- _Entries supplied_
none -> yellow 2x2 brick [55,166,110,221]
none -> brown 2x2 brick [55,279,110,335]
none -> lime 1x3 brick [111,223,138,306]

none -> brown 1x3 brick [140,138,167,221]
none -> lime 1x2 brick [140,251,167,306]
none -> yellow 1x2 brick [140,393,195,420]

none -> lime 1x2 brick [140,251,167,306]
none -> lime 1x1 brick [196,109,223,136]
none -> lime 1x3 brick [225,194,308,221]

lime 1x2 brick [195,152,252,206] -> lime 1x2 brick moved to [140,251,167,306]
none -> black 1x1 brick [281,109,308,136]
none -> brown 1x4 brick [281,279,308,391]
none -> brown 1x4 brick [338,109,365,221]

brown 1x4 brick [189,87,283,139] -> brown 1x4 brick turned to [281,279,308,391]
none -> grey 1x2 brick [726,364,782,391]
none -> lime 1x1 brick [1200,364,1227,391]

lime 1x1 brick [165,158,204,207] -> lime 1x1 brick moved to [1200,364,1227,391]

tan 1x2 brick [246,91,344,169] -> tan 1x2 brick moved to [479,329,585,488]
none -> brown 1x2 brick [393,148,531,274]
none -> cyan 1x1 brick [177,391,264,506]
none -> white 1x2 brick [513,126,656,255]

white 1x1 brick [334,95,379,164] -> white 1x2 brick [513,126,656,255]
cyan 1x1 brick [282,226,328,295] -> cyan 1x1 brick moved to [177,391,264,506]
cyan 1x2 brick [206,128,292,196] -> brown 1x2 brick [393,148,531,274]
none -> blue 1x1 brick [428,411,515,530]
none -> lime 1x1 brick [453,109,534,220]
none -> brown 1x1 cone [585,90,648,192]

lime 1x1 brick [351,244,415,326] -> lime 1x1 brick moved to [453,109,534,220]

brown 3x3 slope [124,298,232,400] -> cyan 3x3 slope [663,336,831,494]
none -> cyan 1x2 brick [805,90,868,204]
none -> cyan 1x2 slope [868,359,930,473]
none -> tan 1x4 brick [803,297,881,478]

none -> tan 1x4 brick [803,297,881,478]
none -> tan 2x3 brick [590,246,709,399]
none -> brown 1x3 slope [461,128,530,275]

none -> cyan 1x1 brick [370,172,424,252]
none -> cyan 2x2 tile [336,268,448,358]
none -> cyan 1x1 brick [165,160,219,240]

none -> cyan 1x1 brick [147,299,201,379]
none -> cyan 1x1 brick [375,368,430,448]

- _The problem_
Give back exactly the lines above, from the line containing "none -> brown 1x4 brick [338,109,365,221]" through the line containing "lime 1x1 brick [165,158,204,207]", with both end lines and nothing more.

- _Written response_
none -> brown 1x4 brick [338,109,365,221]

brown 1x4 brick [189,87,283,139] -> brown 1x4 brick turned to [281,279,308,391]
none -> grey 1x2 brick [726,364,782,391]
none -> lime 1x1 brick [1200,364,1227,391]

lime 1x1 brick [165,158,204,207] -> lime 1x1 brick moved to [1200,364,1227,391]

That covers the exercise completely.